● Aim of the task
Only the lines from the top of the records below through the line containing "U201 pin SW: SW -> VFB" should be printed, exactly and without pictures.

● Supplied material
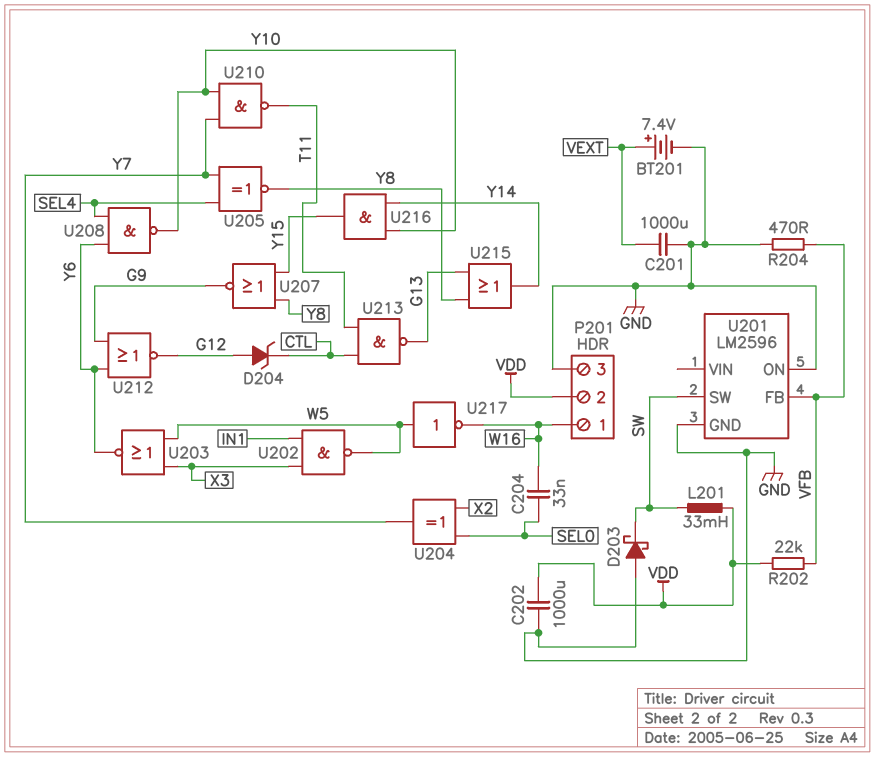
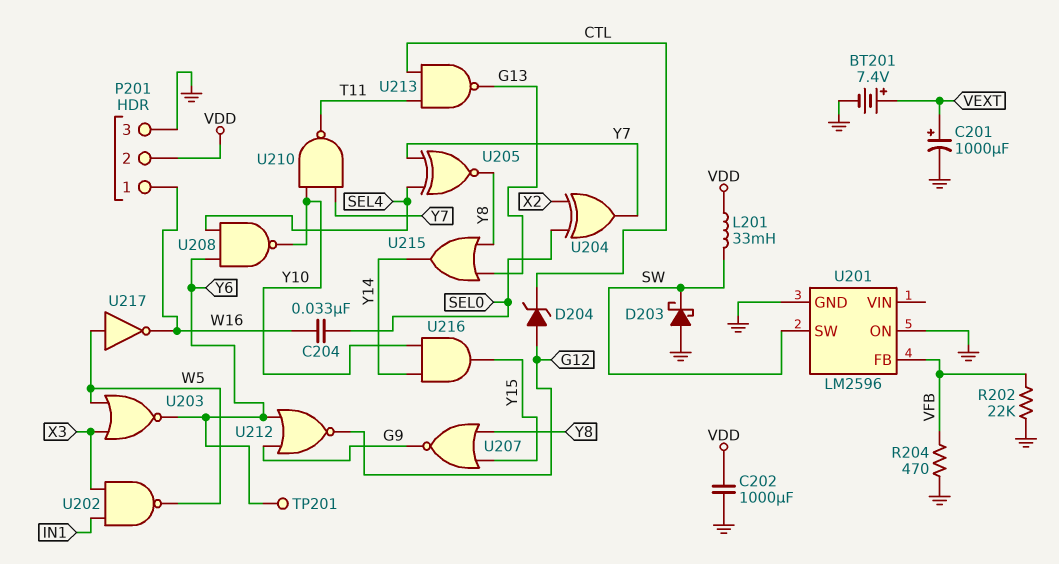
C201: 1000uF (GND, VEXT) -> 1000uF (plus VEXT, minus GND)
R202: 22k (VDD, VFB) -> 22k (GND, VFB)
TP201: none -> test point (Y6)

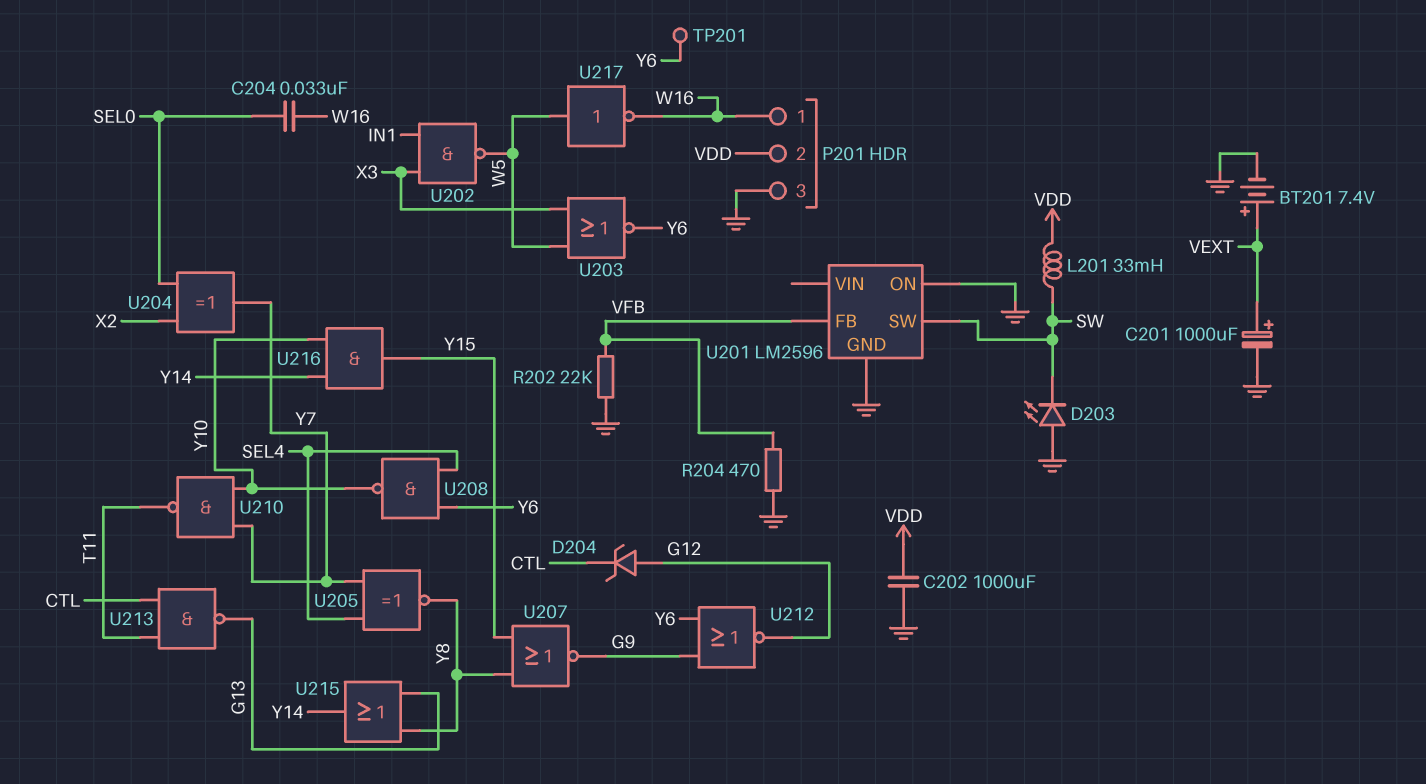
D203: schottky (A GND, K SW) -> LED (A GND, K SW)

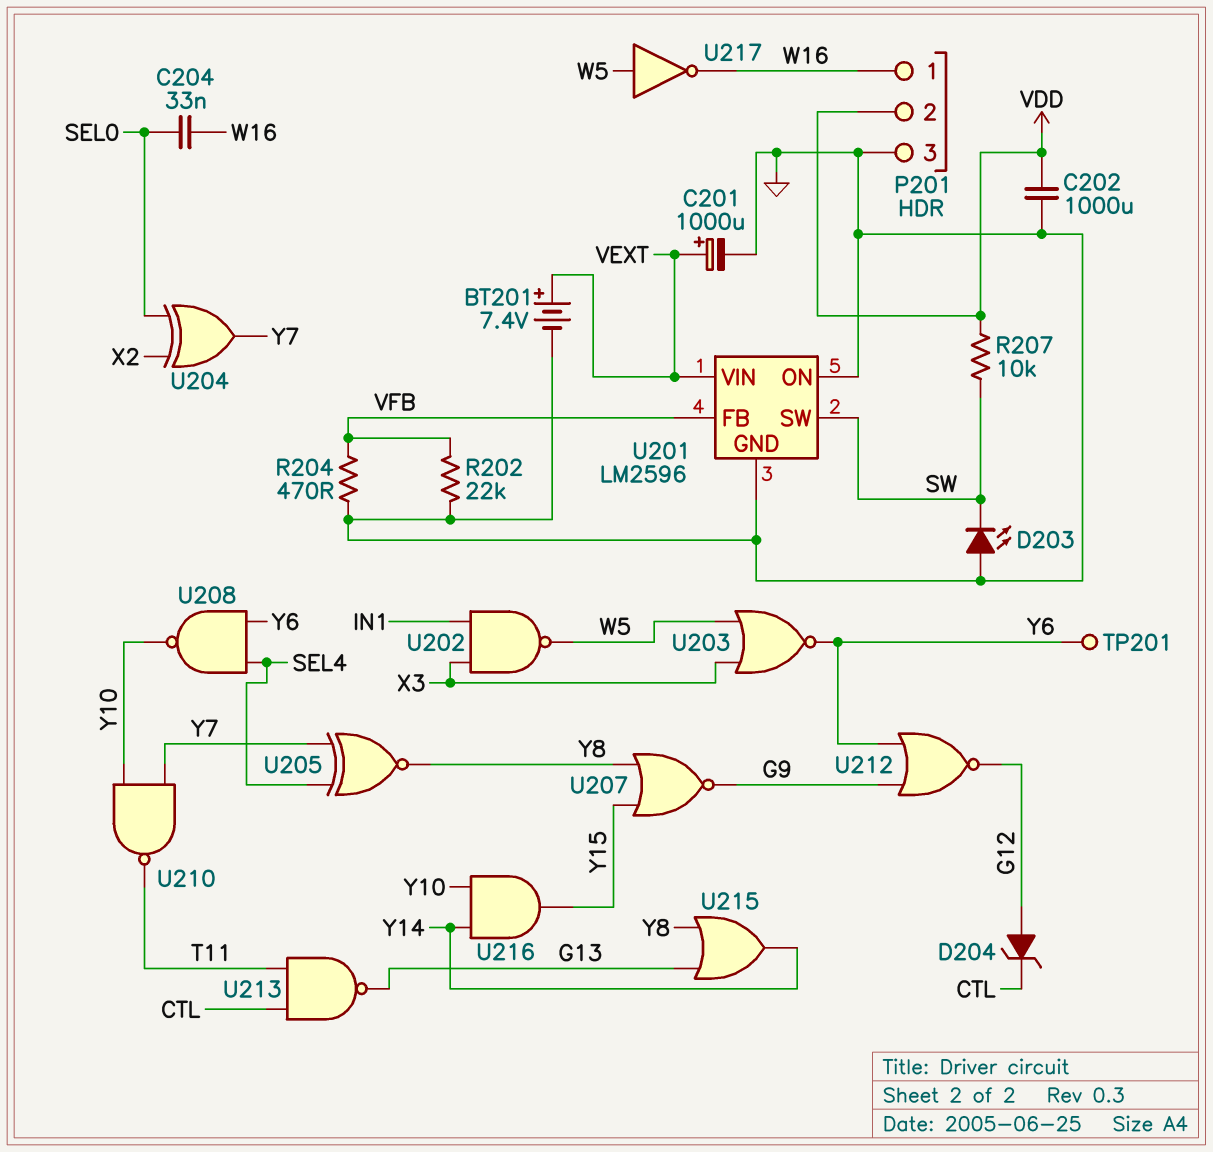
L201: 33mH (SW, VDD) -> none
R207: none -> 10k (SW, VDD)
U201 pin VIN: none -> VEXT

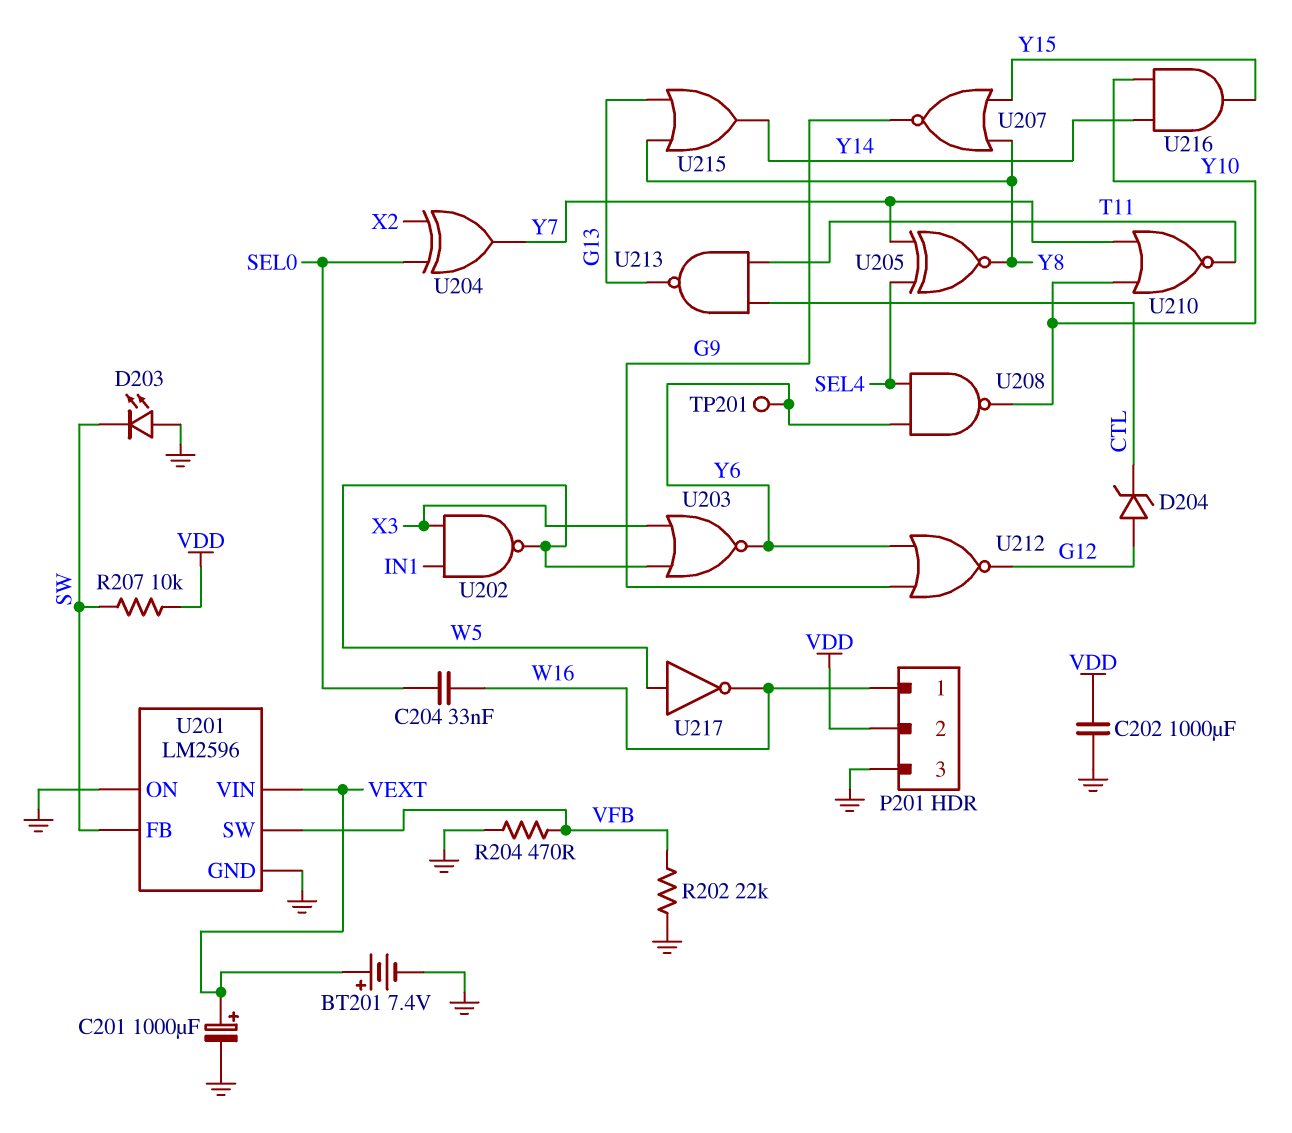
U201 pin FB: VFB -> SW
U201 pin SW: SW -> VFB
U210: NAND (in Y7, in Y10, out T11) -> NOR (in Y7, in Y10, out T11)

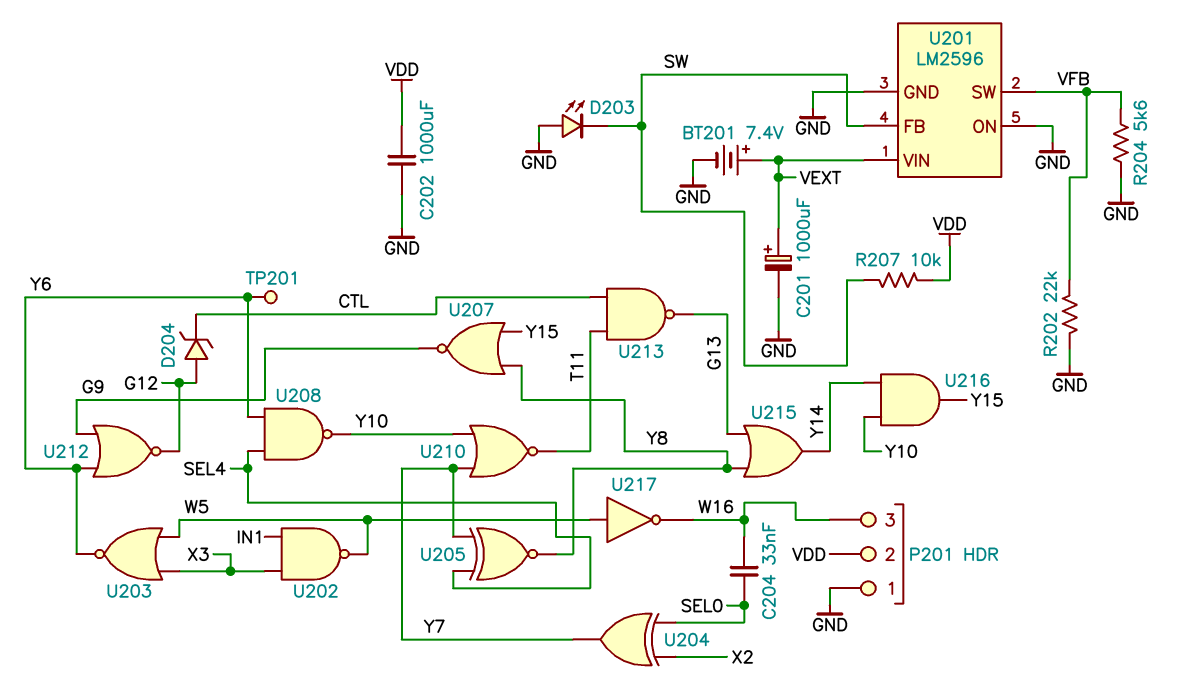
P201 pin 1: W16 -> GND
P201 pin 3: GND -> W16
R204: 470 (GND, VFB) -> 5.6k (GND, VFB)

● Result below
C201: 1000uF (GND, VEXT) -> 1000uF (plus VEXT, minus GND)
R202: 22k (VDD, VFB) -> 22k (GND, VFB)
TP201: none -> test point (Y6)

D203: schottky (A GND, K SW) -> LED (A GND, K SW)

L201: 33mH (SW, VDD) -> none
R207: none -> 10k (SW, VDD)
U201 pin VIN: none -> VEXT

U201 pin FB: VFB -> SW
U201 pin SW: SW -> VFB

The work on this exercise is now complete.